> **Version comparison data**
****************

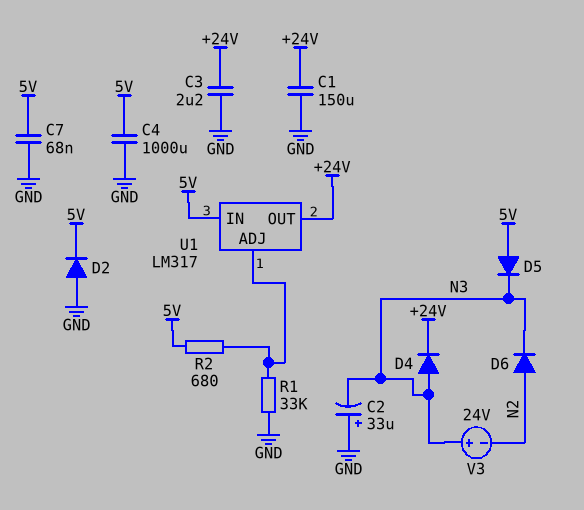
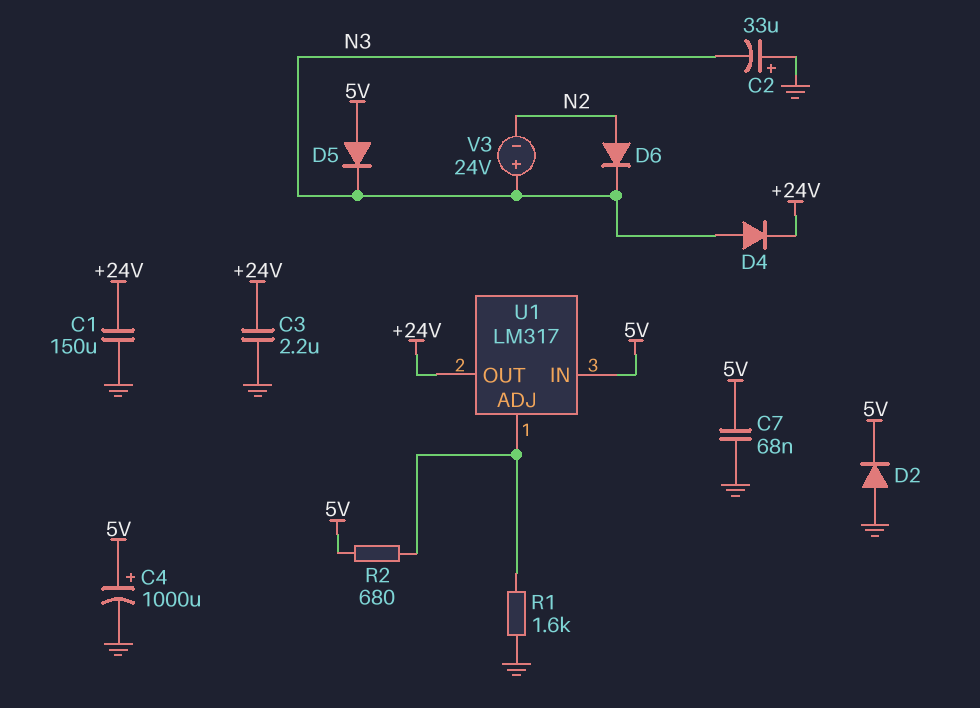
C4: 1000uF (5V, GND) -> 1000uF (plus 5V, minus GND)
R1: 33k (GND, U1/ADJ) -> 1.6k (GND, U1/ADJ)

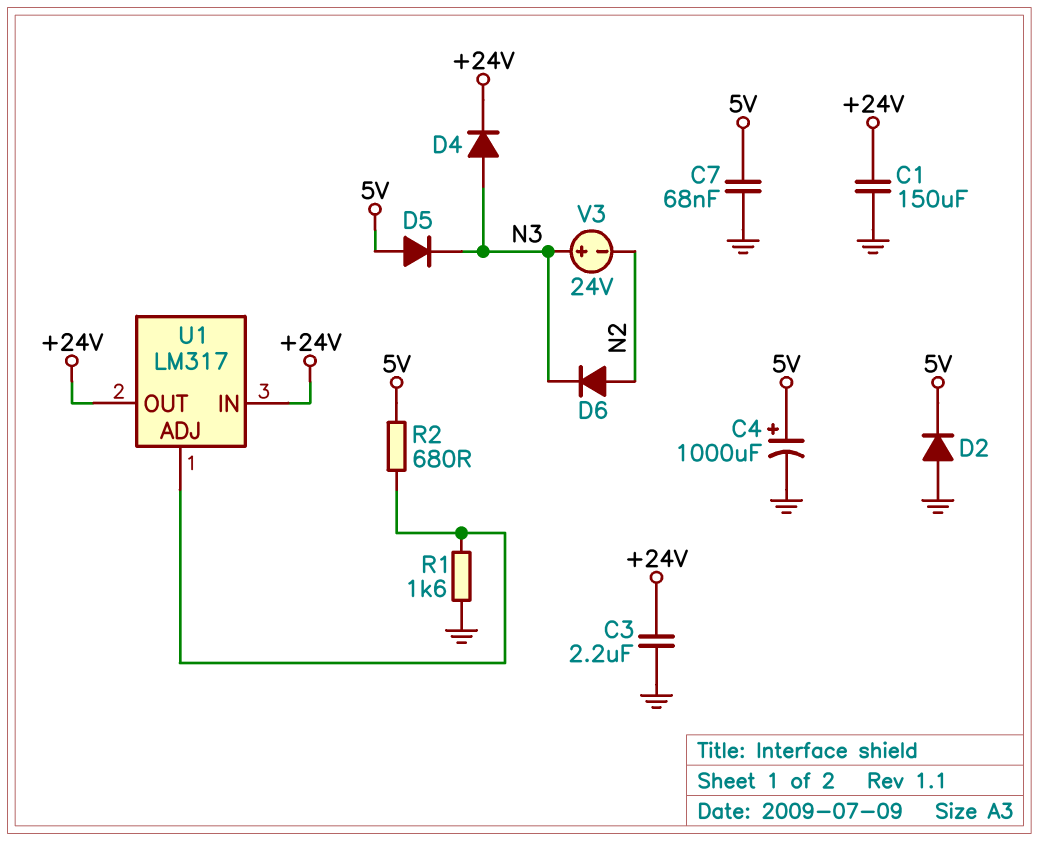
C2: 33uF (plus GND, minus N3) -> none
U1 pin IN: 5V -> +24V

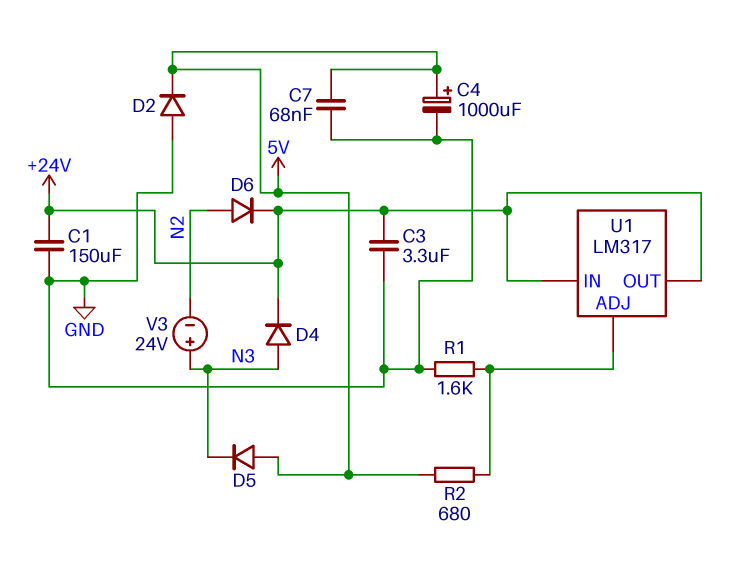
C3: 2.2uF (+24V, GND) -> 3.3uF (+24V, GND)
D6: diode (A N2, K N3) -> diode (A N2, K +24V)

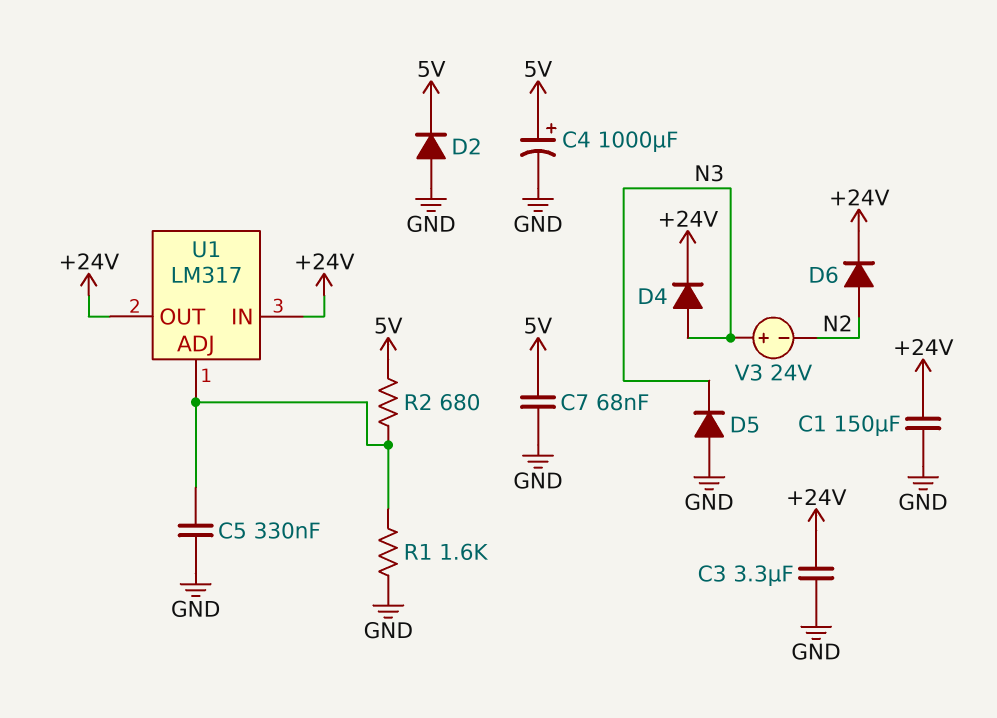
C5: none -> 330nF (GND, U1/ADJ)
D5: diode (A 5V, K N3) -> diode (A GND, K N3)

****************

> **Exercise objective**
Word for word, return all the entries and skip their pictures.

> **Expected answer**
C4: 1000uF (5V, GND) -> 1000uF (plus 5V, minus GND)
R1: 33k (GND, U1/ADJ) -> 1.6k (GND, U1/ADJ)

C2: 33uF (plus GND, minus N3) -> none
U1 pin IN: 5V -> +24V

C3: 2.2uF (+24V, GND) -> 3.3uF (+24V, GND)
D6: diode (A N2, K N3) -> diode (A N2, K +24V)

C5: none -> 330nF (GND, U1/ADJ)
D5: diode (A 5V, K N3) -> diode (A GND, K N3)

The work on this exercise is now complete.